## TASK REQUIREMENTS
The answer must consist of every line in the records that contains the word "none".
"""
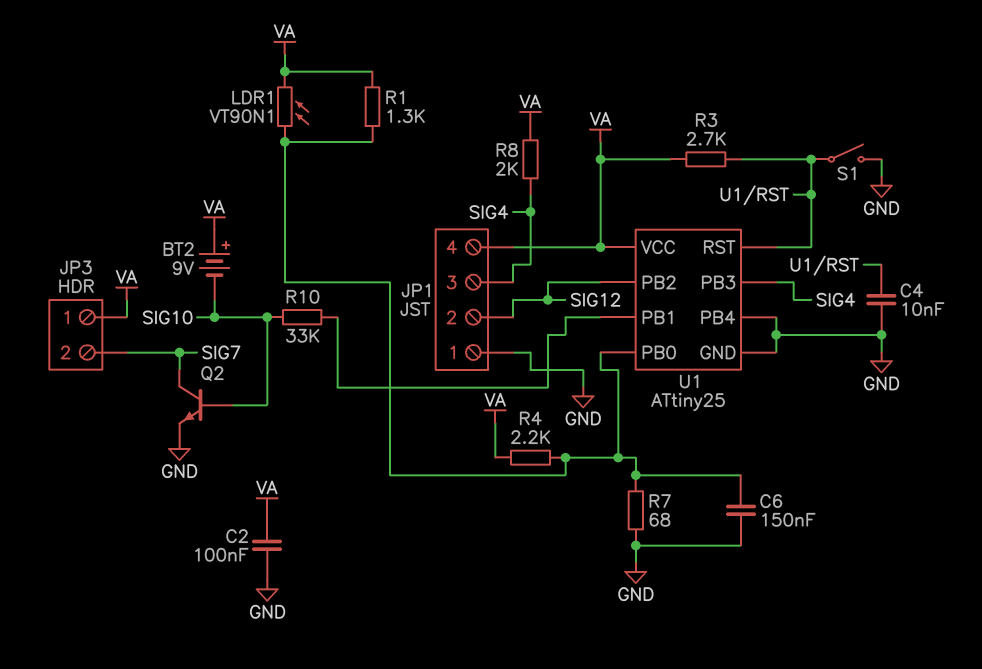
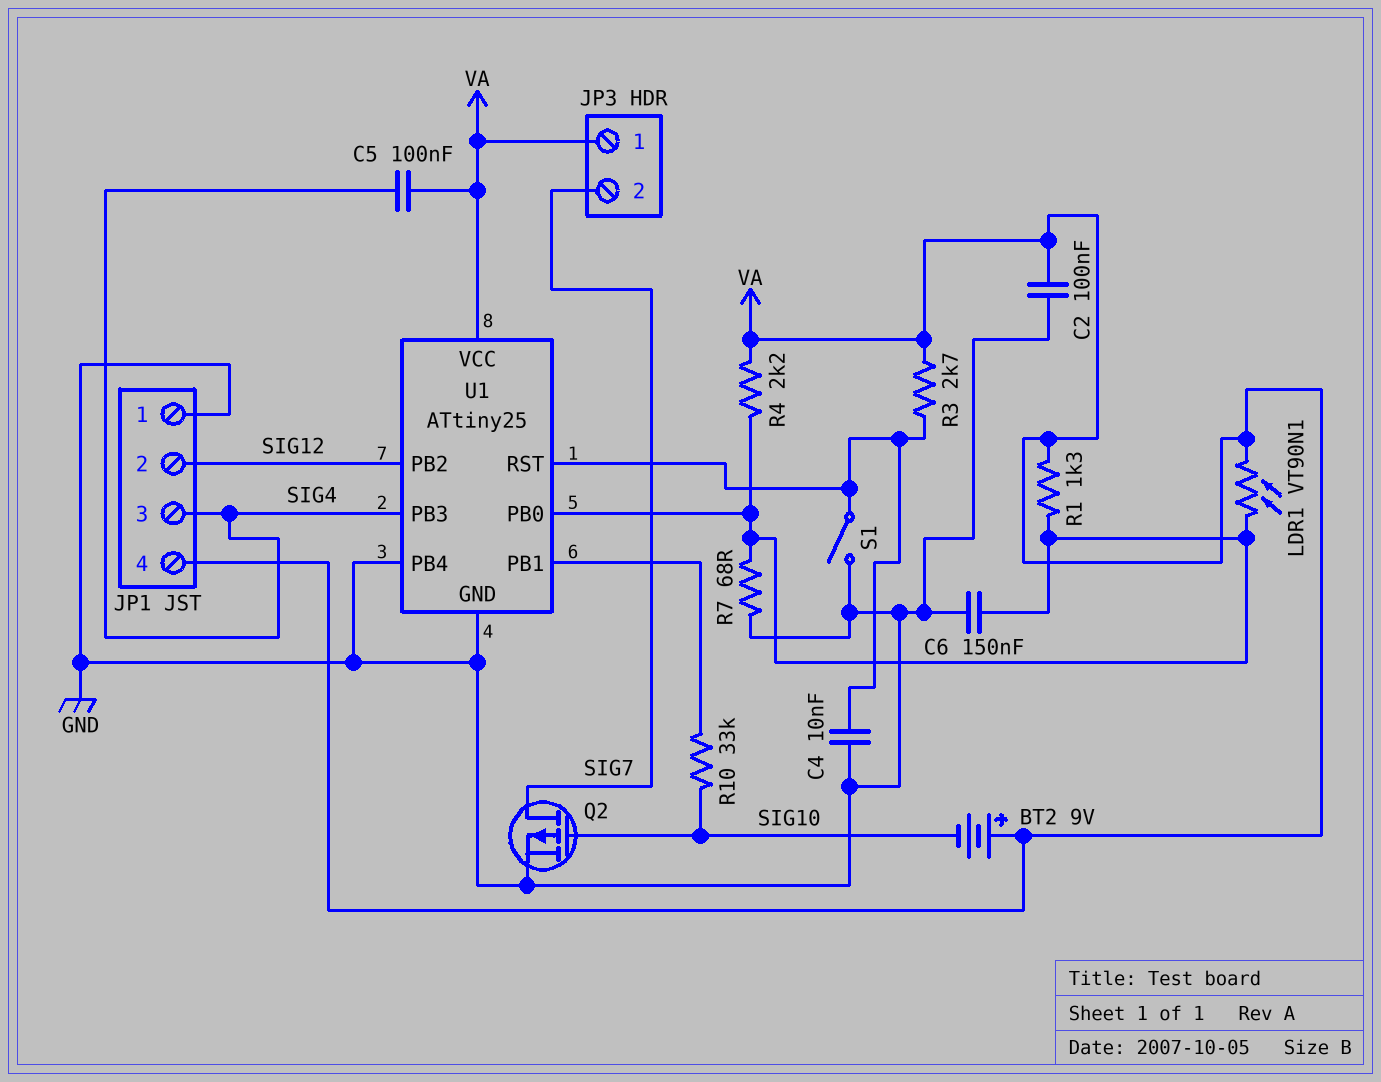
C5: none -> 100nF (SIG4, VA)
Q2: NPN (B SIG10, C SIG7, E GND) -> PMOS (G SIG10, D SIG7, S GND)
R8: 2k (SIG4, VA) -> none

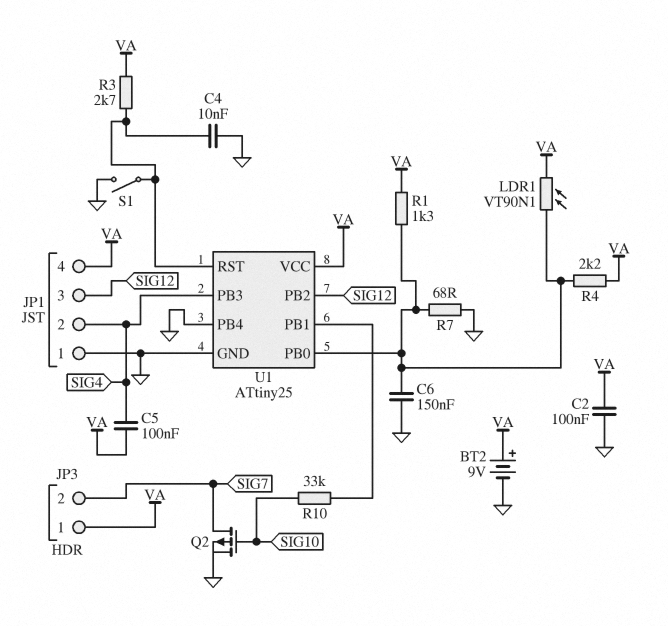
BT2: 9V (plus VA, minus SIG10) -> 9V (plus VA, minus GND)
JP1 pin 2: SIG12 -> SIG4
JP1 pin 3: SIG4 -> SIG12

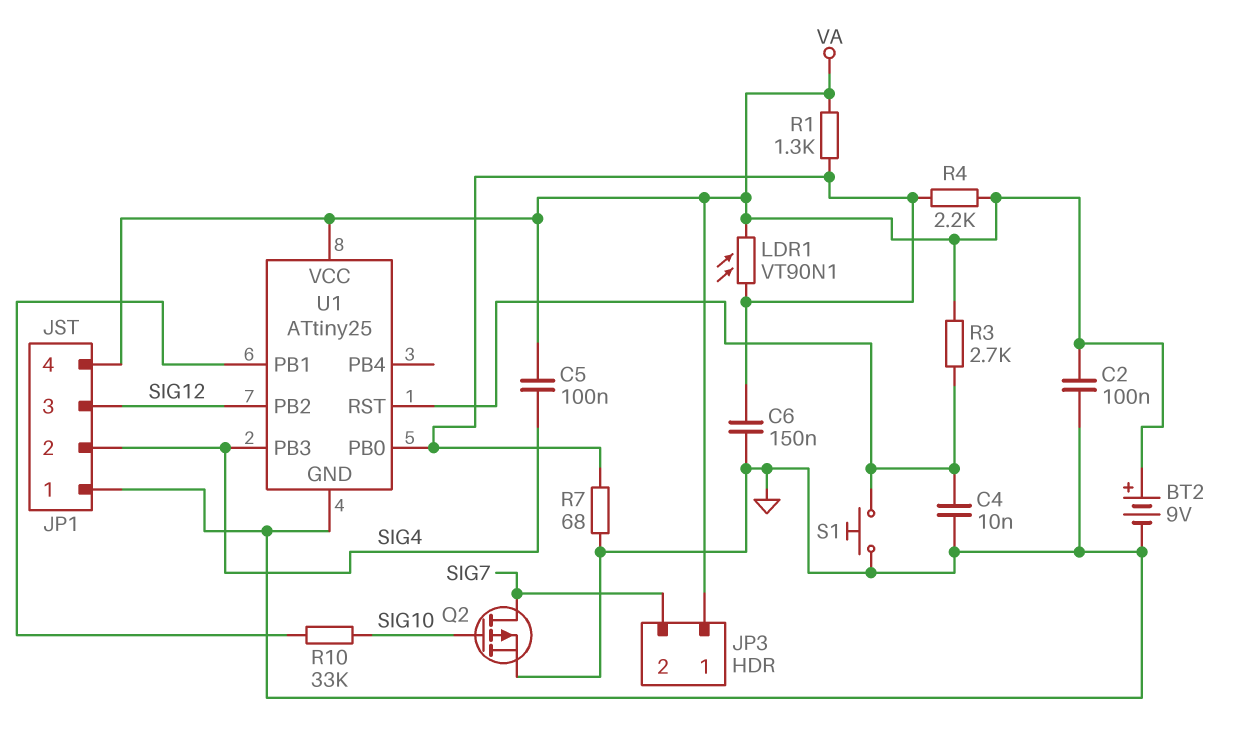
S1: switch (GND, U1/RST) -> button (GND, U1/RST)
U1 pin PB4: GND -> none

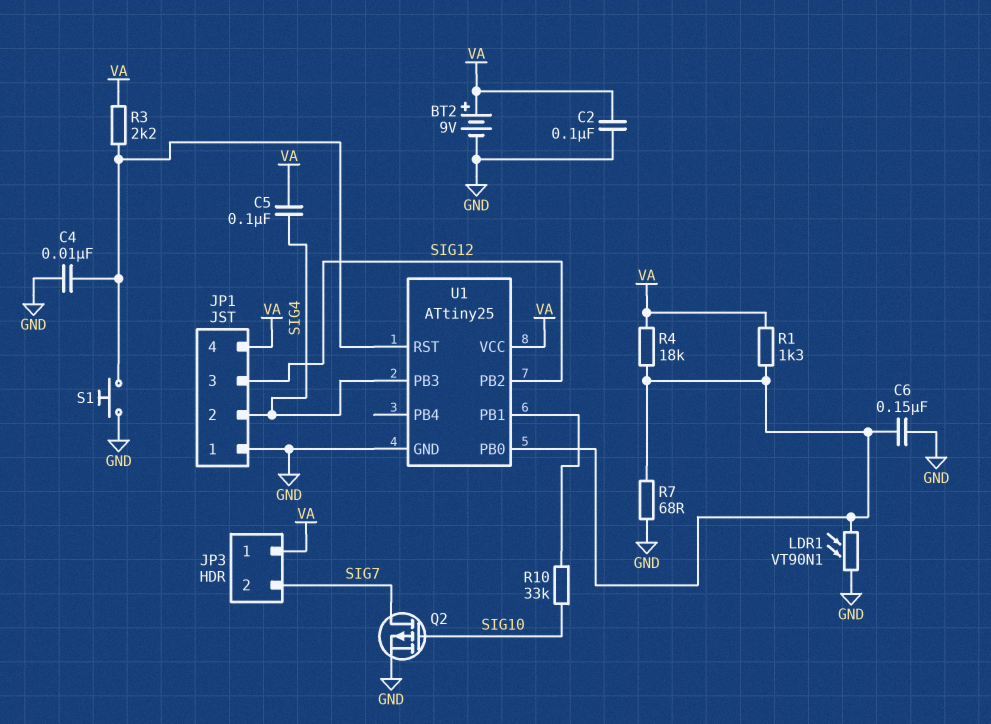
LDR1: VT90N1 (U1/PB0, VA) -> VT90N1 (GND, U1/PB0)
R3: 2.7k (U1/RST, VA) -> 2.2k (U1/RST, VA)
R4: 2.2k (U1/PB0, VA) -> 18k (U1/PB0, VA)

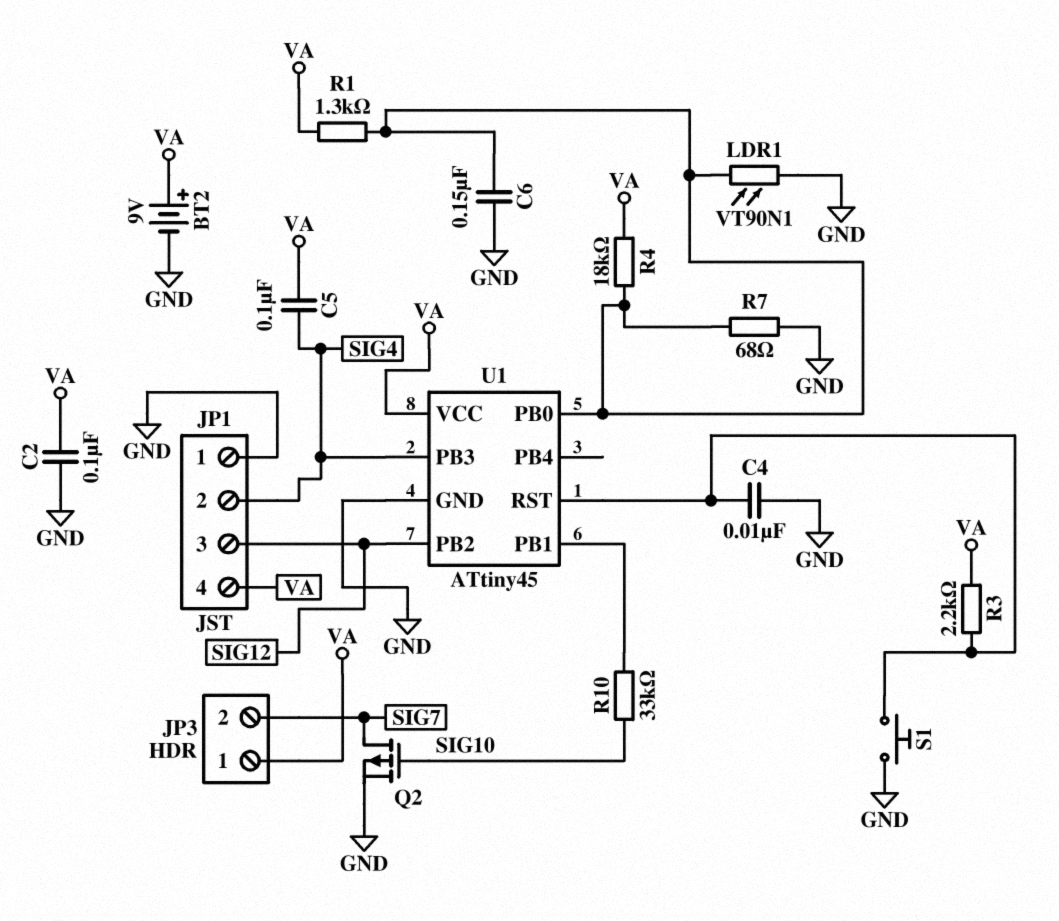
U1: ATtiny25 -> ATtiny45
"""
## REPLY TO THE TASK
C5: none -> 100nF (SIG4, VA)
R8: 2k (SIG4, VA) -> none
U1 pin PB4: GND -> none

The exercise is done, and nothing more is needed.